** Begin DATASET CONTENT **

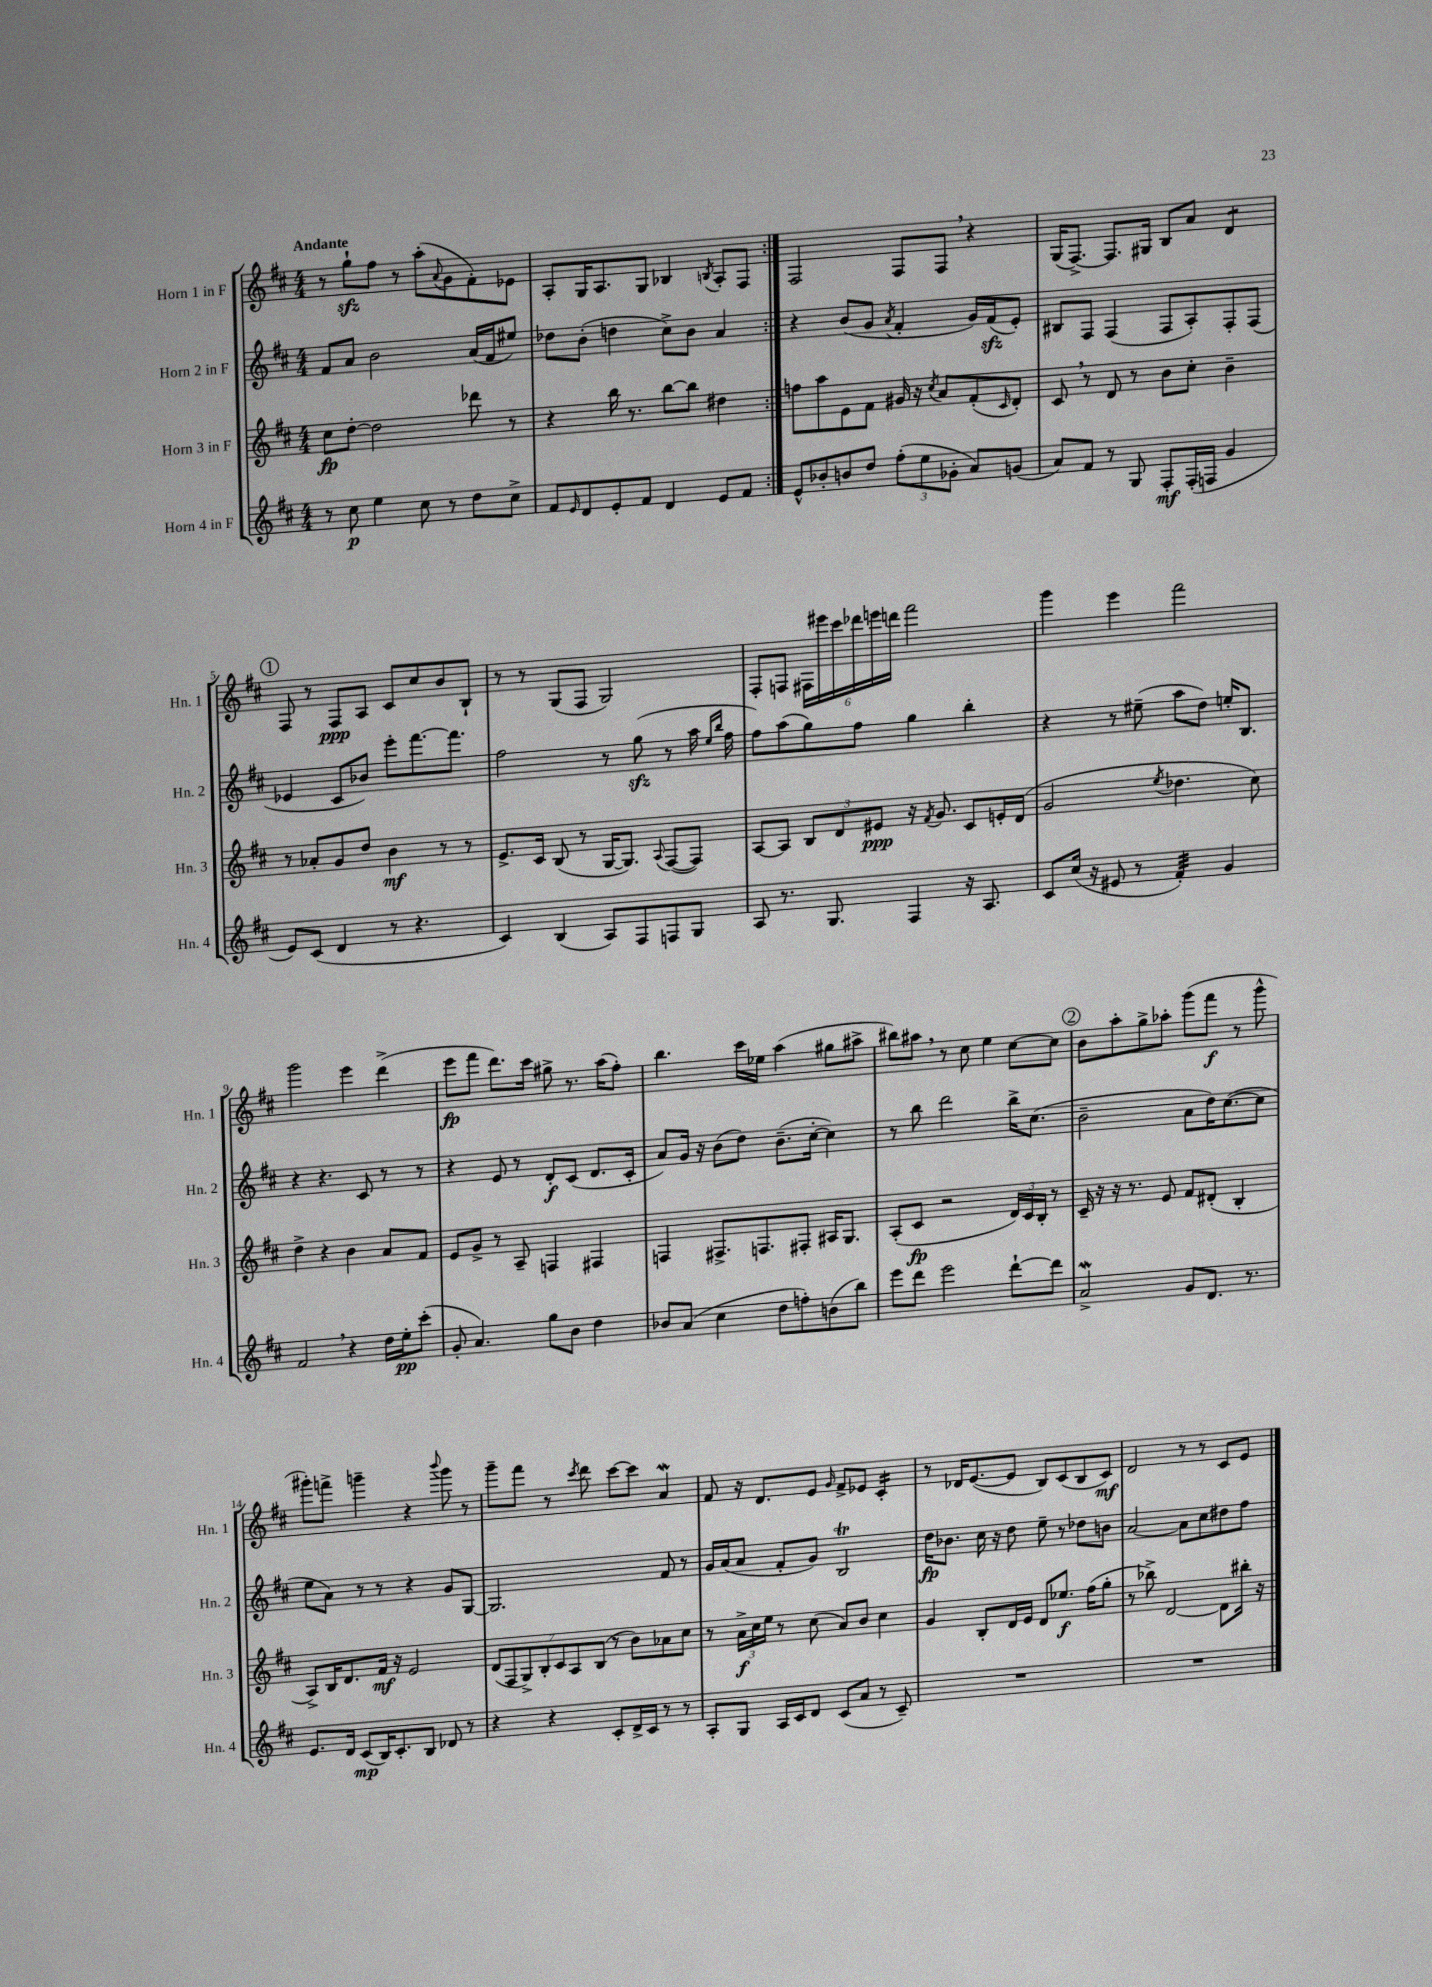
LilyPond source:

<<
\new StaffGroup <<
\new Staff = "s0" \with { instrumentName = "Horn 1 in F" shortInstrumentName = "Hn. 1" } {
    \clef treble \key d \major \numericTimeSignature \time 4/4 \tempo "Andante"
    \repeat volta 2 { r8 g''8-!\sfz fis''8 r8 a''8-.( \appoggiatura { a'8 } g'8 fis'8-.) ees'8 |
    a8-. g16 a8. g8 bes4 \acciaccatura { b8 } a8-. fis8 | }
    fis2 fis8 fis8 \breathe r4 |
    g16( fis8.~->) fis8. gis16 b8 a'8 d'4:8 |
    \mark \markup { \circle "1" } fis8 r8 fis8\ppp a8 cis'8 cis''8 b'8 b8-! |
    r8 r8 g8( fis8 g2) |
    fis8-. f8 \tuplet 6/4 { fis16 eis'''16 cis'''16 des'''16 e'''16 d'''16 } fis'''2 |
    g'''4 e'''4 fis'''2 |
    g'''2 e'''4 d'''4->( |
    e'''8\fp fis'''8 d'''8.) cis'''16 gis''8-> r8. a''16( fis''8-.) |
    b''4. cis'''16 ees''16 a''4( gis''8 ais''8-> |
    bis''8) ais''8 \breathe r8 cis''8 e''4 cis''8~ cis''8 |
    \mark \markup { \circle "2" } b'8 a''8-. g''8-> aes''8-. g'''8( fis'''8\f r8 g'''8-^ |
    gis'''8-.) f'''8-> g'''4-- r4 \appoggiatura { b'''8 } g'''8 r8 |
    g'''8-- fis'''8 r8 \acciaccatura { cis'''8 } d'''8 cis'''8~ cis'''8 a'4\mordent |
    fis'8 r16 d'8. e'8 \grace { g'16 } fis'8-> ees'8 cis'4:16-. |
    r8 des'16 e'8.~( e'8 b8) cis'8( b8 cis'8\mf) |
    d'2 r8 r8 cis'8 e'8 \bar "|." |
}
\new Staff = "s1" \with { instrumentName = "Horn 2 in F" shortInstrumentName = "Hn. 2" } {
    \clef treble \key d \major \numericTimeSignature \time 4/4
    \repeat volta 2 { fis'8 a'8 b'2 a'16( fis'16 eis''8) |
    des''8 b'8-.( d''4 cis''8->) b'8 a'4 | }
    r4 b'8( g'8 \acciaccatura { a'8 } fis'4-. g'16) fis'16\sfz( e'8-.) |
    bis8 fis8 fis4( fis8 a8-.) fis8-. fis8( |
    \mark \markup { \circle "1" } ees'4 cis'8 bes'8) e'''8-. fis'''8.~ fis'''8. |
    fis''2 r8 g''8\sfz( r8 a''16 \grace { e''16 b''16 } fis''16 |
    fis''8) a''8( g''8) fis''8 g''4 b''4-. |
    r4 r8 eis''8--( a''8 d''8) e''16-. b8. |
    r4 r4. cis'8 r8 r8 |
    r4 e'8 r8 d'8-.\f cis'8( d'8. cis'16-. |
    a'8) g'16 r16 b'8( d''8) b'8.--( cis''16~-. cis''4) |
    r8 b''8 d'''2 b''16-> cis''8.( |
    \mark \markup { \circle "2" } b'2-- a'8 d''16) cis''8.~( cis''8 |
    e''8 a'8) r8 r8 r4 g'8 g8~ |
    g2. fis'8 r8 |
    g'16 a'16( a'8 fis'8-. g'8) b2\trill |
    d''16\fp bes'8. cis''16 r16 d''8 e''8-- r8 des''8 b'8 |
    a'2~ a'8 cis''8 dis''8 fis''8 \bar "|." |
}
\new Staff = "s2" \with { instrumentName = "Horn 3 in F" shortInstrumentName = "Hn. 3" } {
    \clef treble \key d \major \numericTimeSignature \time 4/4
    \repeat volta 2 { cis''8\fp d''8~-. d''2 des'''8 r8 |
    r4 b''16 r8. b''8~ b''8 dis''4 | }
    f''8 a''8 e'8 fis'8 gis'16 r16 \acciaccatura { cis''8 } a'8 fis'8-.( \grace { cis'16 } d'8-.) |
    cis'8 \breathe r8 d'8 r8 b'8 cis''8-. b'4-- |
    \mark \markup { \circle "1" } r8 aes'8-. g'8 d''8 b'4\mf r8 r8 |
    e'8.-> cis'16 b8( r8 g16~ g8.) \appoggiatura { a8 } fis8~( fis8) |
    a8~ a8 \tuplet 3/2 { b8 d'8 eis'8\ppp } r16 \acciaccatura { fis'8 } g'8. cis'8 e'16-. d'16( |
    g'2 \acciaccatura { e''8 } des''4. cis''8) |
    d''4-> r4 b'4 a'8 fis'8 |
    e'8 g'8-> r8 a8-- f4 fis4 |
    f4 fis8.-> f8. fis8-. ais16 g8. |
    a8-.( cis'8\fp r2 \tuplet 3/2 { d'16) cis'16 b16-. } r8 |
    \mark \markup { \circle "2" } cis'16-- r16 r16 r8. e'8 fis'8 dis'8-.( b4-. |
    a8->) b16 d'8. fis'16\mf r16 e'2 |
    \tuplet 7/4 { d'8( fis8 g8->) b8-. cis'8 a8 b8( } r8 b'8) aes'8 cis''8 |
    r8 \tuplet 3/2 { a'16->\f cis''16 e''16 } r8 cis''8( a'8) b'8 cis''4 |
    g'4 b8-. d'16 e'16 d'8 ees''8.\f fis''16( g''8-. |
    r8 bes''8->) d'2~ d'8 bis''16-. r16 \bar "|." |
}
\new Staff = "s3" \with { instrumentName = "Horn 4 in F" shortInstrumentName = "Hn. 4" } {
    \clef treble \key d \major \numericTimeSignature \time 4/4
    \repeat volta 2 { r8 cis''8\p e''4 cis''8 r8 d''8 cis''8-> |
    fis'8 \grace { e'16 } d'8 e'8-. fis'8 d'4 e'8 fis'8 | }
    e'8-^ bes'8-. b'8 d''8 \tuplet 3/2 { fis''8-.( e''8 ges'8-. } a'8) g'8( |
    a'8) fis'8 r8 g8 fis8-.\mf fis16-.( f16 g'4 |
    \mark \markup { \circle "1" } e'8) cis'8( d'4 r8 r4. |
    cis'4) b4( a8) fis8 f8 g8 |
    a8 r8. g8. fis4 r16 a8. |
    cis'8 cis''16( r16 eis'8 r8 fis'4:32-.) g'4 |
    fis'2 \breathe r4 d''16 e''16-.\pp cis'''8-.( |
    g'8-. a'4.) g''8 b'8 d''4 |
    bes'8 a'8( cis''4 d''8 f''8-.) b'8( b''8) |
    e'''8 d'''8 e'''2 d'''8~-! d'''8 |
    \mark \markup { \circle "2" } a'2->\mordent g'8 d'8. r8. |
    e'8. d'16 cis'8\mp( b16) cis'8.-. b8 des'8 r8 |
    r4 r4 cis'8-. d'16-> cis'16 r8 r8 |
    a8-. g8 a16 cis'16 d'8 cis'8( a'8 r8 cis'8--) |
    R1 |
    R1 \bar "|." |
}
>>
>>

** End DATASET CONTENT **
** Begin DATASET CONTENT **

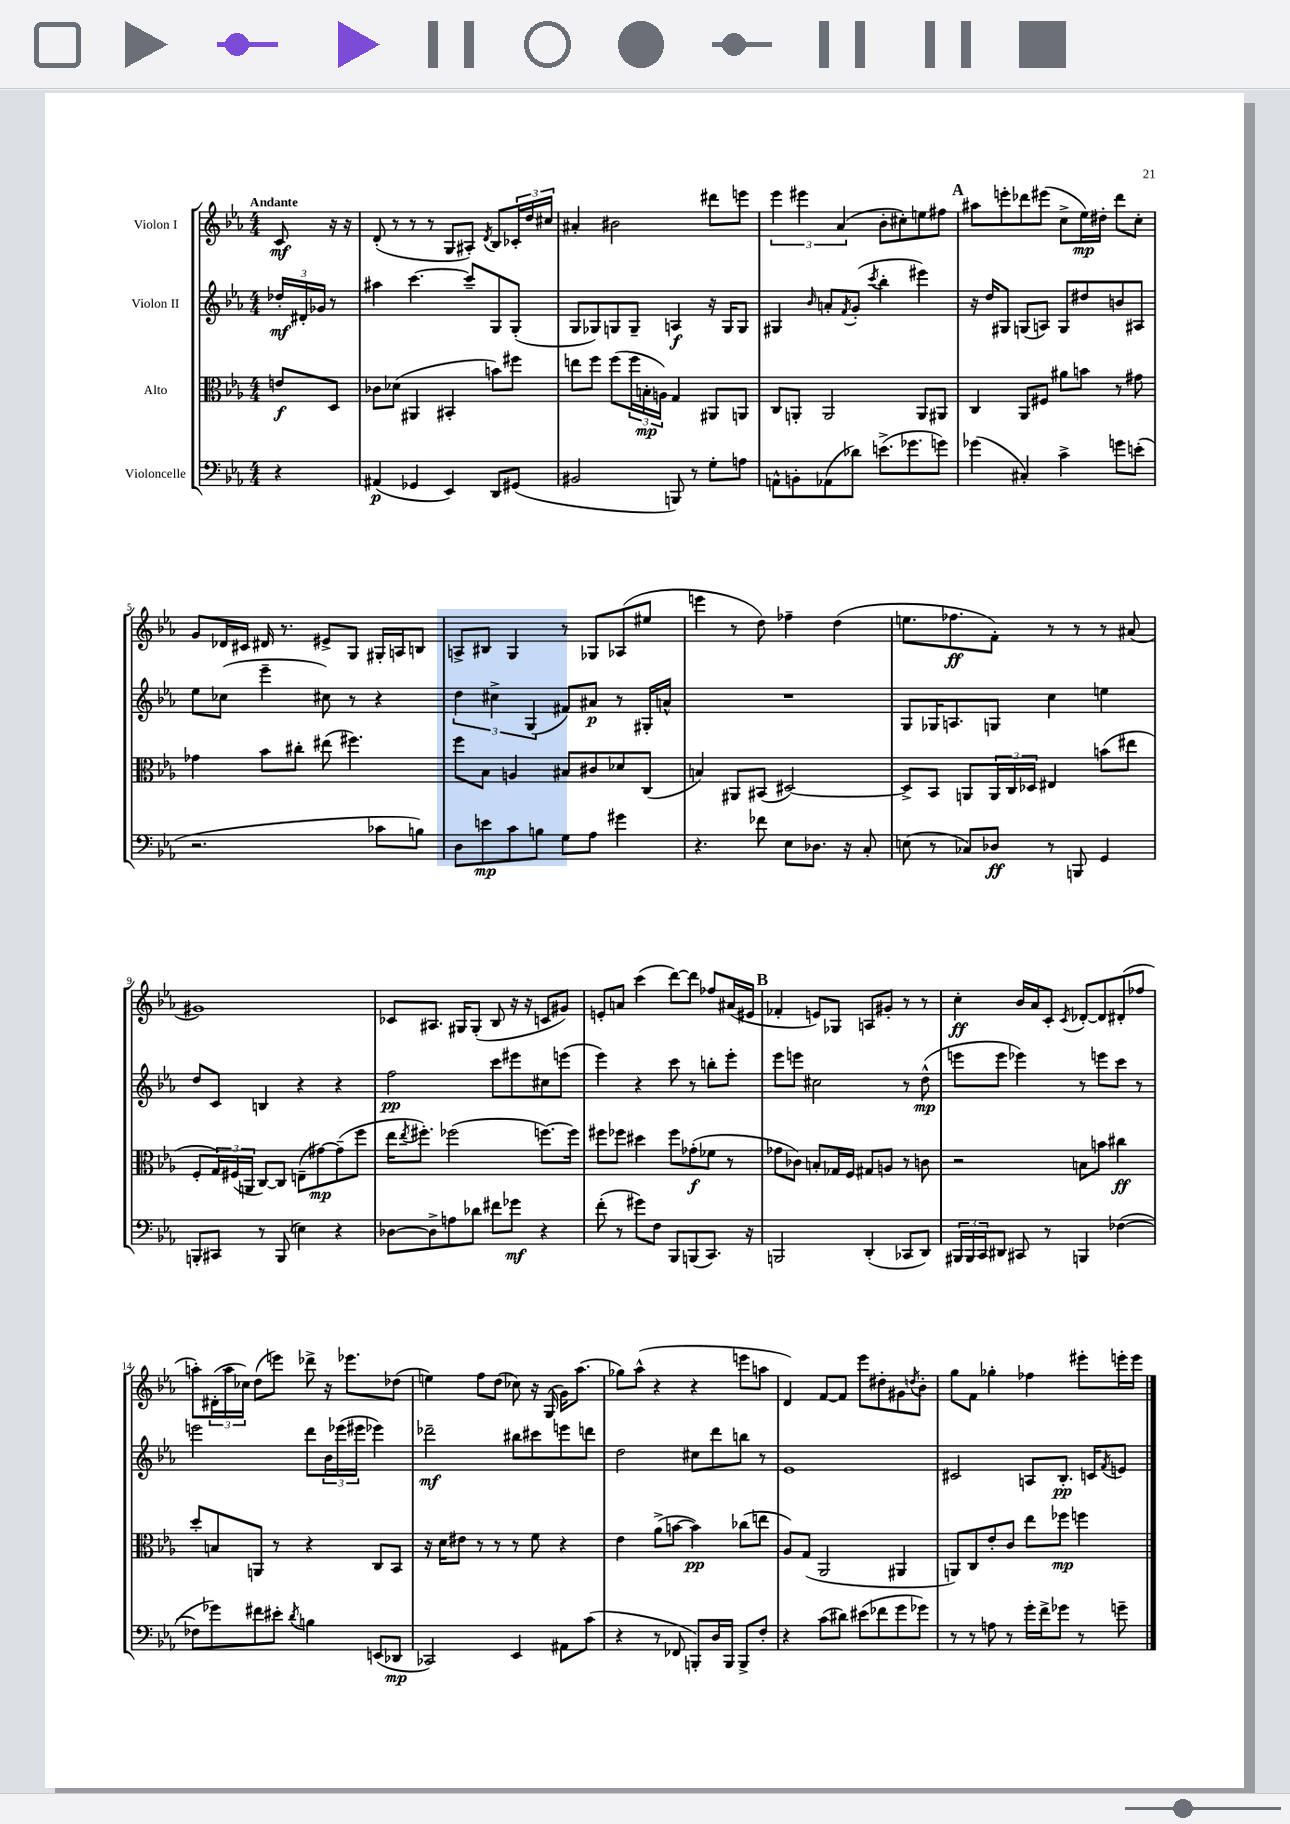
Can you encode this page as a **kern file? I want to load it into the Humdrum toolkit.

** End DATASET CONTENT **
** Begin DATASET CONTENT **

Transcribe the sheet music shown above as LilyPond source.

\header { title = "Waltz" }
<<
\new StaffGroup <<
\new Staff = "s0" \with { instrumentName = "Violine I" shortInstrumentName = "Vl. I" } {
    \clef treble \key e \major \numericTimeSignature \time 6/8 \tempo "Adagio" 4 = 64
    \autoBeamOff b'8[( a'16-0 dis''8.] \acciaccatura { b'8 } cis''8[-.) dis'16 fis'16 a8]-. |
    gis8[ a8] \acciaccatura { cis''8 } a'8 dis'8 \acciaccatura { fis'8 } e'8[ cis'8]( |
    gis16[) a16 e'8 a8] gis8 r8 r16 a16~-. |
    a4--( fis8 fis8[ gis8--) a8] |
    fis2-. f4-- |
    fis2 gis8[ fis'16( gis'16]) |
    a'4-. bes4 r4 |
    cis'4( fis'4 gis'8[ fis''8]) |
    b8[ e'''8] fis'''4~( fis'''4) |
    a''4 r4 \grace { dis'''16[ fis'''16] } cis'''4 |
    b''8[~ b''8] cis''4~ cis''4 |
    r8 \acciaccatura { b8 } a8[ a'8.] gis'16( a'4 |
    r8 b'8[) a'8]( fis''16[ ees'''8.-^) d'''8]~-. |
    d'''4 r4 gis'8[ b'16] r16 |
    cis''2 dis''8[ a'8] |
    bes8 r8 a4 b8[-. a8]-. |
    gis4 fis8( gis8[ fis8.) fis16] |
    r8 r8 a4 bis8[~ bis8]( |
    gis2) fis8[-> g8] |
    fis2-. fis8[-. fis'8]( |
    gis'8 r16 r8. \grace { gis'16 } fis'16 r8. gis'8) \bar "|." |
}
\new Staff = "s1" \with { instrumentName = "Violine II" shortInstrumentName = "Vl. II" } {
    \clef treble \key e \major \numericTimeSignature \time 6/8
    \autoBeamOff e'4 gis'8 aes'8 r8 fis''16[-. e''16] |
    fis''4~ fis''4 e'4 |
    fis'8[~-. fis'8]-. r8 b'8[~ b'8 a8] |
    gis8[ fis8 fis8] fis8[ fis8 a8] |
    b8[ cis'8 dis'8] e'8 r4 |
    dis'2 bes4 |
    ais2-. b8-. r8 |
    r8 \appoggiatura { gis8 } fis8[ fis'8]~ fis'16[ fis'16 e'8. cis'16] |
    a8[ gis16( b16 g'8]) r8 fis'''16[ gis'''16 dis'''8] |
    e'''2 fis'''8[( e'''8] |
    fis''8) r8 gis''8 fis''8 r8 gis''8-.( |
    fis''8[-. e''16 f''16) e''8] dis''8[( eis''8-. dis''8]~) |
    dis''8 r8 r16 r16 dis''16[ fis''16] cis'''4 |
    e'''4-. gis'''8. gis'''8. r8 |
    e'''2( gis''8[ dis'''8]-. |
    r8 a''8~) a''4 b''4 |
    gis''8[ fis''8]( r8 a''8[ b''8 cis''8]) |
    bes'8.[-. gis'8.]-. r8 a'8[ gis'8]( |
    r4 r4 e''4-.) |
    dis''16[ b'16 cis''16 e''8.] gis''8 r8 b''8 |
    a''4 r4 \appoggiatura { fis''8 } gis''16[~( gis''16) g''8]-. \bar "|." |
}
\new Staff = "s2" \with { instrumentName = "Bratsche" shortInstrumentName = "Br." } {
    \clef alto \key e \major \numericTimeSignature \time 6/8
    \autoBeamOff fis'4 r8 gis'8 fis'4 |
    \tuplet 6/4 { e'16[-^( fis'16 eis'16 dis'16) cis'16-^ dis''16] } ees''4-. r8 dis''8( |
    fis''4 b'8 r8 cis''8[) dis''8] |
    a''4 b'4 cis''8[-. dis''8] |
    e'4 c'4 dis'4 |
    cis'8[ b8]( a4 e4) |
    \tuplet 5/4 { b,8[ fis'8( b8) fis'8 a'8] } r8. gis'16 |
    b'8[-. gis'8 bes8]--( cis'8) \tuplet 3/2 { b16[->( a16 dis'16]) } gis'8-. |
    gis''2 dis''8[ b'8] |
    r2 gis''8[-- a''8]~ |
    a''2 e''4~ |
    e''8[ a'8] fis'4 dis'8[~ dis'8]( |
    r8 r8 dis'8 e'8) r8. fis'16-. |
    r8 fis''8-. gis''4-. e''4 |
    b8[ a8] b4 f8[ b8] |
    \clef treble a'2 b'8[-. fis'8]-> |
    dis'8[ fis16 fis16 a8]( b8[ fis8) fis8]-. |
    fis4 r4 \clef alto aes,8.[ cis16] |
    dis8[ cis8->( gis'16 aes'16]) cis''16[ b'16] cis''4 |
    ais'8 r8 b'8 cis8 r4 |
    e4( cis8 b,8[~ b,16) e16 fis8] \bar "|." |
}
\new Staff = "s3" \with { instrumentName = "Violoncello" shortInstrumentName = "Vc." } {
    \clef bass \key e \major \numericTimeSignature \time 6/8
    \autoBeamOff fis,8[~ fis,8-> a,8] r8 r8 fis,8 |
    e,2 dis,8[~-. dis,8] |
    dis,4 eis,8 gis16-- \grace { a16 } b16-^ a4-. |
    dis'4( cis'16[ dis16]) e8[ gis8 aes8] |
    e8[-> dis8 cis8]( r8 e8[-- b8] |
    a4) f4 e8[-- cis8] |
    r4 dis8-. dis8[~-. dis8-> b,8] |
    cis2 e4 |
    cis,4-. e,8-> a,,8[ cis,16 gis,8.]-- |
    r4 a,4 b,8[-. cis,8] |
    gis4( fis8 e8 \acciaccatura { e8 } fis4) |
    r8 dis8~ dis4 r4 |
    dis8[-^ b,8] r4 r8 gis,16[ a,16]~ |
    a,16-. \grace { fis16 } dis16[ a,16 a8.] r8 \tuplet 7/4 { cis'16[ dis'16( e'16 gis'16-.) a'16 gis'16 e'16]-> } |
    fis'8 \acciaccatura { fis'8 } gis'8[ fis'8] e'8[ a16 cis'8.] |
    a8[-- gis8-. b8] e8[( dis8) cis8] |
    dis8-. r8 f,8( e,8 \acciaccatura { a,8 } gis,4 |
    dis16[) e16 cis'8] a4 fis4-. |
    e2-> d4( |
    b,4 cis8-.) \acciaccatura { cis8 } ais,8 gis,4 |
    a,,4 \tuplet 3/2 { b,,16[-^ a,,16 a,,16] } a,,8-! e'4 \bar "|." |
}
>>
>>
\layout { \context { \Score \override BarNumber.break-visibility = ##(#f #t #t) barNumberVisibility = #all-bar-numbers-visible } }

** End DATASET CONTENT **

| INSTRUCTIONS TO FOLLOW |
Could you rewrite the part that opens with the line containing "Transcribe the sheet" and closes with the one containing "gis'16( a'4 |", renaming "Waltz" as "Minuet" and leaving everything else as it is? Give back only those lines.

| RESULT FOR THIS TASK |
Transcribe the sheet music shown above as LilyPond source.

\header { title = "Minuet" }
<<
\new StaffGroup <<
\new Staff = "s0" \with { instrumentName = "Violine I" shortInstrumentName = "Vl. I" } {
    \clef treble \key e \major \numericTimeSignature \time 6/8 \tempo "Adagio" 4 = 64
    \autoBeamOff b'8[( a'16-0 dis''8.] \acciaccatura { b'8 } cis''8[-.) dis'16 fis'16 a8]-. |
    gis8[ a8] \acciaccatura { cis''8 } a'8 dis'8 \acciaccatura { fis'8 } e'8[ cis'8]( |
    gis16[) a16 e'8 a8] gis8 r8 r16 a16~-. |
    a4--( fis8 fis8[ gis8--) a8] |
    fis2-. f4-- |
    fis2 gis8[ fis'16( gis'16]) |
    a'4-. bes4 r4 |
    cis'4( fis'4 gis'8[ fis''8]) |
    b8[ e'''8] fis'''4~( fis'''4) |
    a''4 r4 \grace { dis'''16[ fis'''16] } cis'''4 |
    b''8[~ b''8] cis''4~ cis''4 |
    r8 \acciaccatura { b8 } a8[ a'8.] gis'16( a'4 |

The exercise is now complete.